(Geospatial object detection data)

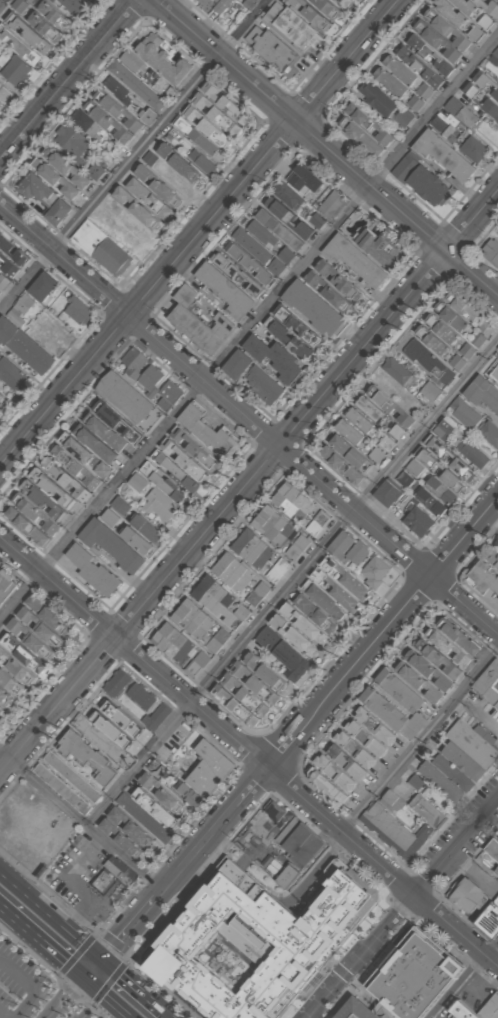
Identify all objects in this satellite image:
building: (354, 0)
building: (89, 1)
building: (253, 1)
road: (2, 3)
building: (346, 3)
building: (20, 4)
building: (216, 4)
building: (75, 6)
building: (489, 6)
building: (327, 9)
building: (54, 15)
building: (315, 16)
building: (447, 26)
building: (289, 27)
building: (44, 28)
building: (475, 33)
building: (28, 35)
building: (19, 47)
building: (273, 50)
building: (496, 53)
building: (426, 61)
building: (155, 62)
building: (14, 70)
building: (395, 75)
road: (70, 80)
building: (481, 81)
building: (116, 89)
building: (423, 91)
building: (494, 95)
building: (378, 98)
building: (0, 105)
building: (490, 109)
building: (118, 110)
building: (460, 113)
building: (401, 118)
building: (213, 120)
building: (442, 123)
building: (364, 130)
building: (74, 141)
road: (328, 146)
building: (473, 150)
building: (442, 155)
road: (134, 156)
building: (153, 157)
building: (203, 162)
building: (182, 164)
building: (404, 168)
building: (62, 172)
building: (97, 173)
building: (304, 180)
building: (428, 187)
building: (147, 197)
building: (44, 200)
building: (331, 204)
building: (317, 219)
road: (201, 233)
building: (3, 239)
building: (378, 246)
building: (101, 250)
building: (490, 250)
building: (254, 255)
building: (287, 255)
building: (19, 257)
building: (354, 259)
building: (8, 265)
building: (3, 283)
building: (43, 286)
building: (333, 286)
building: (22, 304)
building: (313, 309)
building: (466, 309)
building: (78, 310)
building: (454, 318)
building: (197, 321)
building: (442, 327)
building: (486, 328)
road: (250, 329)
building: (294, 330)
building: (433, 340)
building: (24, 348)
building: (466, 350)
building: (497, 350)
building: (274, 357)
building: (133, 361)
building: (458, 361)
building: (430, 362)
building: (236, 364)
building: (398, 372)
building: (12, 374)
building: (494, 374)
building: (151, 377)
building: (265, 385)
building: (429, 392)
building: (168, 395)
building: (483, 395)
building: (1, 396)
building: (126, 396)
building: (391, 406)
building: (370, 409)
building: (463, 413)
road: (250, 420)
building: (361, 421)
building: (444, 425)
building: (209, 430)
building: (349, 430)
building: (108, 432)
building: (396, 432)
building: (489, 433)
building: (438, 446)
building: (195, 447)
building: (375, 455)
building: (475, 455)
building: (426, 457)
building: (348, 459)
building: (184, 460)
building: (462, 466)
building: (413, 468)
building: (103, 469)
building: (176, 471)
building: (72, 472)
building: (404, 479)
building: (453, 480)
building: (137, 482)
road: (249, 484)
building: (167, 487)
building: (440, 489)
building: (389, 494)
building: (295, 502)
building: (431, 502)
building: (162, 505)
building: (41, 506)
building: (119, 506)
building: (111, 517)
building: (419, 521)
building: (318, 522)
building: (274, 525)
building: (142, 533)
building: (112, 544)
building: (297, 547)
building: (252, 548)
building: (349, 548)
building: (492, 553)
building: (92, 570)
building: (276, 570)
building: (232, 571)
building: (373, 571)
building: (345, 577)
building: (483, 577)
road: (292, 585)
building: (6, 586)
building: (257, 593)
building: (325, 599)
building: (218, 603)
building: (316, 613)
road: (399, 613)
building: (192, 619)
building: (303, 622)
building: (301, 640)
building: (215, 641)
building: (173, 642)
building: (30, 648)
building: (281, 654)
building: (197, 664)
building: (485, 674)
building: (116, 683)
building: (249, 687)
building: (265, 690)
building: (490, 691)
building: (140, 697)
building: (496, 703)
building: (395, 707)
building: (100, 722)
road: (416, 734)
building: (473, 740)
building: (134, 741)
road: (283, 748)
road: (248, 752)
building: (463, 758)
building: (157, 769)
building: (453, 771)
building: (207, 774)
building: (71, 776)
building: (438, 778)
building: (416, 779)
road: (250, 786)
building: (60, 788)
building: (163, 792)
building: (390, 798)
building: (157, 807)
building: (425, 807)
building: (275, 808)
building: (118, 815)
road: (80, 821)
building: (110, 828)
building: (393, 828)
building: (285, 829)
building: (140, 834)
building: (303, 843)
building: (130, 844)
building: (493, 848)
road: (194, 849)
building: (488, 862)
building: (286, 874)
building: (113, 875)
parking lot: (219, 889)
road: (30, 894)
building: (465, 894)
building: (496, 895)
road: (56, 898)
road: (403, 906)
building: (490, 918)
road: (119, 936)
road: (41, 939)
road: (80, 939)
building: (253, 944)
road: (491, 946)
traffic signals: (100, 957)
building: (417, 969)
traffic signals: (83, 976)
road: (32, 985)
road: (457, 986)
road: (137, 987)
parking lot: (32, 990)
road: (65, 997)
road: (107, 997)
building: (490, 1007)
building: (356, 1010)
building: (465, 1011)
road: (4, 1014)
building: (452, 1015)
road: (310, 1017)
road: (311, 1017)

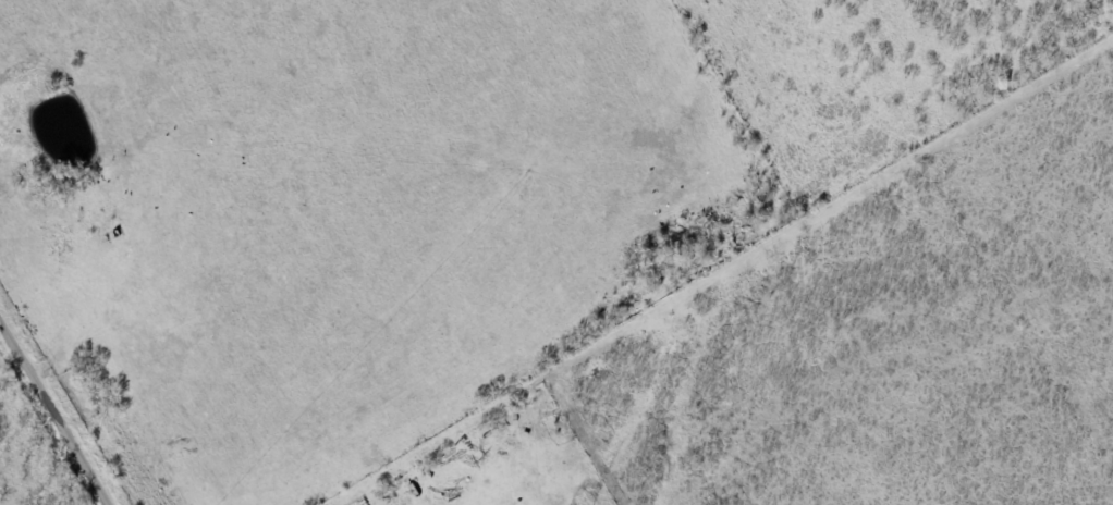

Request:
Would you copy every line of the entries in which "parking" appears?

Written answer:
parking lot: (219, 889)
parking lot: (32, 990)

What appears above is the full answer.